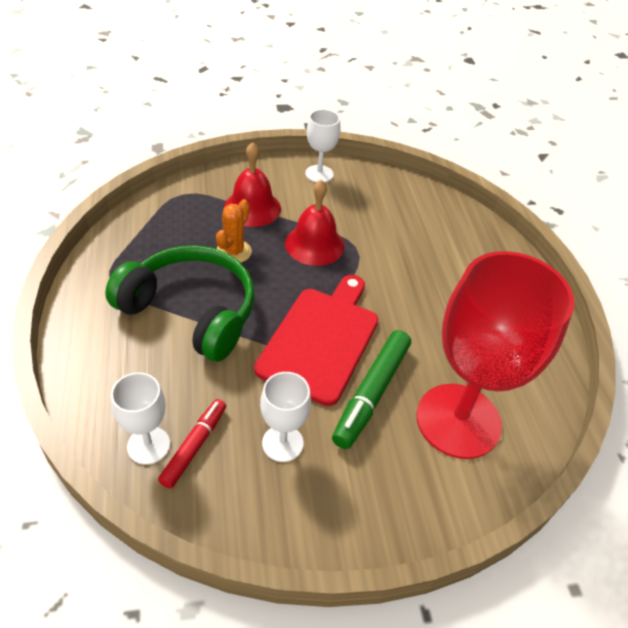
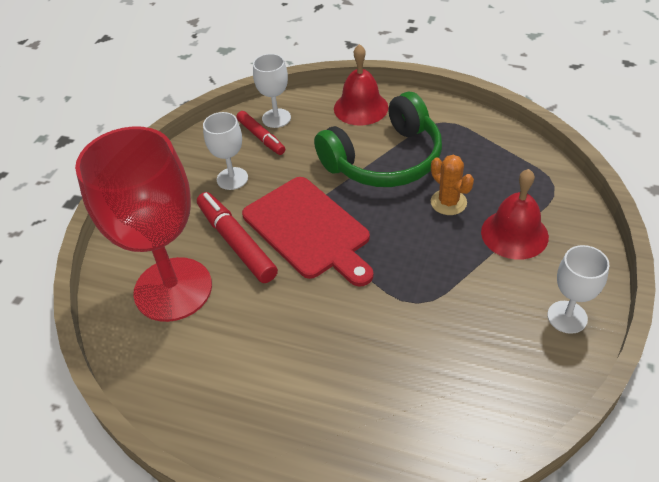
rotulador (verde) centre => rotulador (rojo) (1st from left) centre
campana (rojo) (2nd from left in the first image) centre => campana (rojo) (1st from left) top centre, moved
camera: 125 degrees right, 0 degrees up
--
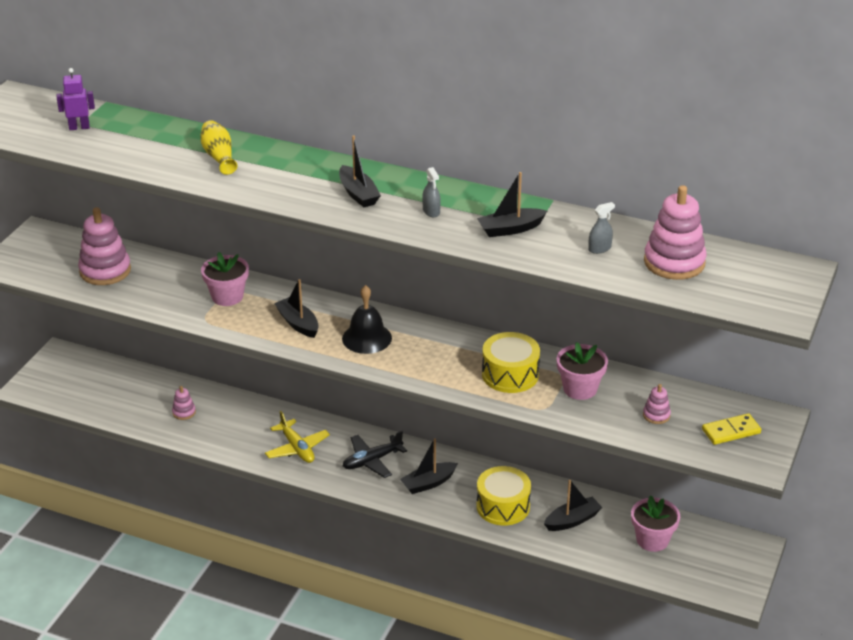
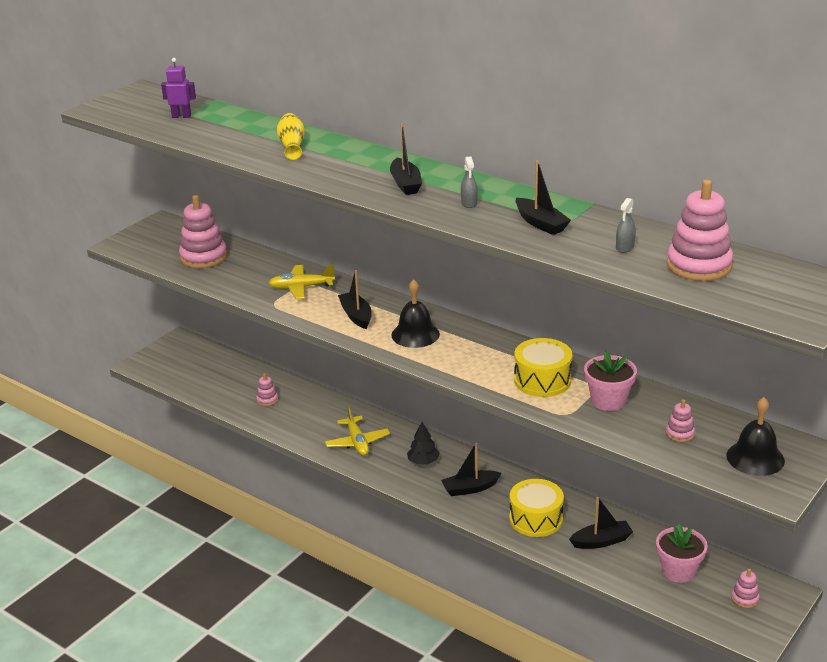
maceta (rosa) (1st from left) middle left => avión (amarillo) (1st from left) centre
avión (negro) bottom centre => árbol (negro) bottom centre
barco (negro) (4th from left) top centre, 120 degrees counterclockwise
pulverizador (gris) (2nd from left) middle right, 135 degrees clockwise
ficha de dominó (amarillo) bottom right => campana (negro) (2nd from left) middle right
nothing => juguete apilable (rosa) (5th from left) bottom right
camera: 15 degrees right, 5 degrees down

• _WORK INSTRUCTION_: Filter the entries by the string "negro" and copy each matching line.

• _EXERCISE RESPONSE_:
avión (negro) bottom centre => árbol (negro) bottom centre
barco (negro) (4th from left) top centre, 120 degrees counterclockwise
ficha de dominó (amarillo) bottom right => campana (negro) (2nd from left) middle right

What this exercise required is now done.